◆ **MATERIAL FOR THIS EXERCISE**

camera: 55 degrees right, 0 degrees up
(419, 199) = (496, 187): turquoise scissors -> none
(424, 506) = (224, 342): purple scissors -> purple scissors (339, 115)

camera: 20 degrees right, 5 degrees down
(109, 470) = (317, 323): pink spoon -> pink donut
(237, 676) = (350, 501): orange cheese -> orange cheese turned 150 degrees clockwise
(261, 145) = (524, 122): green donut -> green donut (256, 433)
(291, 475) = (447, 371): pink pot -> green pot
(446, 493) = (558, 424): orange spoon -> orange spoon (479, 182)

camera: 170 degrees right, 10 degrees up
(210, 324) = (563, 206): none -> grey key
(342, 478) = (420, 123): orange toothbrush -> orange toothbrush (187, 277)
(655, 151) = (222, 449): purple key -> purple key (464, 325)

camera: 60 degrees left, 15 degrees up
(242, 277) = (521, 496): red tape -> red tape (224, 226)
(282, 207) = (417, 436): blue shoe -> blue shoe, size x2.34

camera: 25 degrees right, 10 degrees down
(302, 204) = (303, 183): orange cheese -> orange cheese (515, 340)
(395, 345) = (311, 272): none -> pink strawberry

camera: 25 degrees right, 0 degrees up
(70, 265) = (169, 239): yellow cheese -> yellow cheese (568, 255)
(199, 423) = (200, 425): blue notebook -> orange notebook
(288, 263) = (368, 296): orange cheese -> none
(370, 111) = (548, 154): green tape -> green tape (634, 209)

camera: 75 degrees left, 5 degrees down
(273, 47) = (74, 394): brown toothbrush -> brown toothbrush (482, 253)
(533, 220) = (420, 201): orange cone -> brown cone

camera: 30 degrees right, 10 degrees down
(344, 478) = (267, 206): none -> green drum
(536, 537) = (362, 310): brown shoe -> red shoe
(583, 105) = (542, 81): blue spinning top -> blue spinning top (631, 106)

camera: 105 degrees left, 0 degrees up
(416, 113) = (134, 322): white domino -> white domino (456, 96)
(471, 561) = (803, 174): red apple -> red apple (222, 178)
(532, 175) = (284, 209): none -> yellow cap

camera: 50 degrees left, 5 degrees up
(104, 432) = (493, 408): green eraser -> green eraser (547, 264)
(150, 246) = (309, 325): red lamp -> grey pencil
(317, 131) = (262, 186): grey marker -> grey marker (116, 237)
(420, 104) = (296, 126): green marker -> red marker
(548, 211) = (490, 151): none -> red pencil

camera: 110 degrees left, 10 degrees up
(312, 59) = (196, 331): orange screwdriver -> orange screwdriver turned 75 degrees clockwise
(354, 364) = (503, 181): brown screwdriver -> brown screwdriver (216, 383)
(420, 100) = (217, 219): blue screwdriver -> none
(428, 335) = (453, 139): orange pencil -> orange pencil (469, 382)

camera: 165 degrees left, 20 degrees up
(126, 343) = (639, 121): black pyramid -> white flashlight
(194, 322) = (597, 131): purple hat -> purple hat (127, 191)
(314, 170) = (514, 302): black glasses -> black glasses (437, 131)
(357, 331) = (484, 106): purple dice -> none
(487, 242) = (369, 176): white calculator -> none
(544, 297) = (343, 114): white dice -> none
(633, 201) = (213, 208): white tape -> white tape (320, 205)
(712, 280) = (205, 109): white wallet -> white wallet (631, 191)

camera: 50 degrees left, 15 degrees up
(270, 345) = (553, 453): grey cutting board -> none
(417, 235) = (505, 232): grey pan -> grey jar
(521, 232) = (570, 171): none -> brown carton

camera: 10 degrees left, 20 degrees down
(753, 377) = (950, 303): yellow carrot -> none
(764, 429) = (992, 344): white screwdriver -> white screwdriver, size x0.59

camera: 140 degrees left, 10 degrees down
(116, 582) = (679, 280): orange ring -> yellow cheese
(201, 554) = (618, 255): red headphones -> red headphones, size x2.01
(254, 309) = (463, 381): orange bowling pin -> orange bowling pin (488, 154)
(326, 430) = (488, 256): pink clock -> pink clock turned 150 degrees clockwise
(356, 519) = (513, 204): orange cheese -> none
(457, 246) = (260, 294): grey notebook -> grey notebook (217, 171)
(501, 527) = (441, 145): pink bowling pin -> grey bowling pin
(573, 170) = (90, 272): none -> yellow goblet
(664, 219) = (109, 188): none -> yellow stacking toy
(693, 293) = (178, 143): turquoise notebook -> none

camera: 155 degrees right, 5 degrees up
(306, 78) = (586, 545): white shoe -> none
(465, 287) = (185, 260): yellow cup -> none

◆ **WORK INSTRUCTION**
Beginning with the very first line of the records above, please retype each line through the one that has "(583, 105) = (542, 81): blue", and add nothing.

◆ **TASK RESPONSE**
camera: 55 degrees right, 0 degrees up
(419, 199) = (496, 187): turquoise scissors -> none
(424, 506) = (224, 342): purple scissors -> purple scissors (339, 115)

camera: 20 degrees right, 5 degrees down
(109, 470) = (317, 323): pink spoon -> pink donut
(237, 676) = (350, 501): orange cheese -> orange cheese turned 150 degrees clockwise
(261, 145) = (524, 122): green donut -> green donut (256, 433)
(291, 475) = (447, 371): pink pot -> green pot
(446, 493) = (558, 424): orange spoon -> orange spoon (479, 182)

camera: 170 degrees right, 10 degrees up
(210, 324) = (563, 206): none -> grey key
(342, 478) = (420, 123): orange toothbrush -> orange toothbrush (187, 277)
(655, 151) = (222, 449): purple key -> purple key (464, 325)

camera: 60 degrees left, 15 degrees up
(242, 277) = (521, 496): red tape -> red tape (224, 226)
(282, 207) = (417, 436): blue shoe -> blue shoe, size x2.34

camera: 25 degrees right, 10 degrees down
(302, 204) = (303, 183): orange cheese -> orange cheese (515, 340)
(395, 345) = (311, 272): none -> pink strawberry

camera: 25 degrees right, 0 degrees up
(70, 265) = (169, 239): yellow cheese -> yellow cheese (568, 255)
(199, 423) = (200, 425): blue notebook -> orange notebook
(288, 263) = (368, 296): orange cheese -> none
(370, 111) = (548, 154): green tape -> green tape (634, 209)

camera: 75 degrees left, 5 degrees down
(273, 47) = (74, 394): brown toothbrush -> brown toothbrush (482, 253)
(533, 220) = (420, 201): orange cone -> brown cone

camera: 30 degrees right, 10 degrees down
(344, 478) = (267, 206): none -> green drum
(536, 537) = (362, 310): brown shoe -> red shoe
(583, 105) = (542, 81): blue spinning top -> blue spinning top (631, 106)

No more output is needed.